§ Task inputs:
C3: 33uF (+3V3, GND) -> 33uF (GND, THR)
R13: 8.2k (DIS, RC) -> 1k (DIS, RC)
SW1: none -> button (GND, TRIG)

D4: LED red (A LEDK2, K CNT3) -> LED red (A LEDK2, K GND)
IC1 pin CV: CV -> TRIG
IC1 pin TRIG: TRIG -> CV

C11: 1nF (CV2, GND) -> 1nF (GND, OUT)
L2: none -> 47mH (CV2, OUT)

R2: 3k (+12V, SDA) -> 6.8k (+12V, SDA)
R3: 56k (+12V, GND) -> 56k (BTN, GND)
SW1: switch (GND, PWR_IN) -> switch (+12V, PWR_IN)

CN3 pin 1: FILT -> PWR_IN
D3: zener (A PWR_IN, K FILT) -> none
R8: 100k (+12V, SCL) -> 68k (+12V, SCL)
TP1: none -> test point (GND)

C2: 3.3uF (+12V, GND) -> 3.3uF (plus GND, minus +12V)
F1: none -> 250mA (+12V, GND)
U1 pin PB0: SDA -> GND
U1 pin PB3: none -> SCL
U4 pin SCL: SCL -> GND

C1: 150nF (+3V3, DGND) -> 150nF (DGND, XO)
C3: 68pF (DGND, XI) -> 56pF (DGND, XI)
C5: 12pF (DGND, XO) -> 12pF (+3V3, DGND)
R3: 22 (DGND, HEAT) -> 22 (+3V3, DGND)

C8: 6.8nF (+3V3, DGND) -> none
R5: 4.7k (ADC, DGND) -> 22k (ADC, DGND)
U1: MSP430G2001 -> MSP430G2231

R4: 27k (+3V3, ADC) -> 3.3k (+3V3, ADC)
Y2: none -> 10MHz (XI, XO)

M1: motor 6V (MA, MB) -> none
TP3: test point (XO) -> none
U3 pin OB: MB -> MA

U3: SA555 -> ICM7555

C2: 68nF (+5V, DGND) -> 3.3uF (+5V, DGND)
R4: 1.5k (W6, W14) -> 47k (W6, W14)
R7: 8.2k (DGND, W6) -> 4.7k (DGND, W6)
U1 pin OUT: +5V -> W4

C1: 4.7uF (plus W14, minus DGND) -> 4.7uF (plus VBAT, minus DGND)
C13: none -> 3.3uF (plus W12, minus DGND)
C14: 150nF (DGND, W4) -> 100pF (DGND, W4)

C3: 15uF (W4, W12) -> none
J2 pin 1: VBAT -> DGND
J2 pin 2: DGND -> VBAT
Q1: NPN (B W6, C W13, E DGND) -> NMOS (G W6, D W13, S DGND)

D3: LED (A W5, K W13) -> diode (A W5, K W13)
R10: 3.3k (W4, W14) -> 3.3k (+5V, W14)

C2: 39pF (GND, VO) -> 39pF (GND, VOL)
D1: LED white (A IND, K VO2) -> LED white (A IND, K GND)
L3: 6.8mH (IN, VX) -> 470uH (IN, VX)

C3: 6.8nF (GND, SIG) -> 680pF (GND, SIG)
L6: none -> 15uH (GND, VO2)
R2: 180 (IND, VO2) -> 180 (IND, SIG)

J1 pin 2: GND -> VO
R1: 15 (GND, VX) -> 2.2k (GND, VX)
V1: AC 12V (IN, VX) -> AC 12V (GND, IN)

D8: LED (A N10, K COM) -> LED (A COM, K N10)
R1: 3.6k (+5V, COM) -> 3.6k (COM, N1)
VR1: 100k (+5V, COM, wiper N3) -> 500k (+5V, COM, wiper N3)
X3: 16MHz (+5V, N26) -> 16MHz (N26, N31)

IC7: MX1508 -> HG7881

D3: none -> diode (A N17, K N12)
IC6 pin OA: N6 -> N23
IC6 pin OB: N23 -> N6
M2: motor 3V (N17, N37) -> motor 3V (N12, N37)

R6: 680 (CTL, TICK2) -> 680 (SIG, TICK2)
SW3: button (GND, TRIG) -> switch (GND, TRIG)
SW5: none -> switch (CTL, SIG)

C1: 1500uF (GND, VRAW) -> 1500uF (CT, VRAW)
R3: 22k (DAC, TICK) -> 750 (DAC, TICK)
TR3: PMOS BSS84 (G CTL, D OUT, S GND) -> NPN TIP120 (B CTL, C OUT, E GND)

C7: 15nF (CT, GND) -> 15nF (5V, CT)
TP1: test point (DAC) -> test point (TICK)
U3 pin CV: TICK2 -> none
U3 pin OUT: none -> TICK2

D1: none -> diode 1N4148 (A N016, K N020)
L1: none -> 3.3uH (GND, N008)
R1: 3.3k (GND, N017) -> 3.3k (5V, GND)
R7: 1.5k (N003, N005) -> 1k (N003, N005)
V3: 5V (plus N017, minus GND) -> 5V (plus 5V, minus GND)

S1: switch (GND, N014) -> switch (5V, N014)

§ Exercise instructions: Which lines hold the string "test"? Copy all of them from the data above.

§ Your solution:
TP1: none -> test point (GND)
TP3: test point (XO) -> none
TP1: test point (DAC) -> test point (TICK)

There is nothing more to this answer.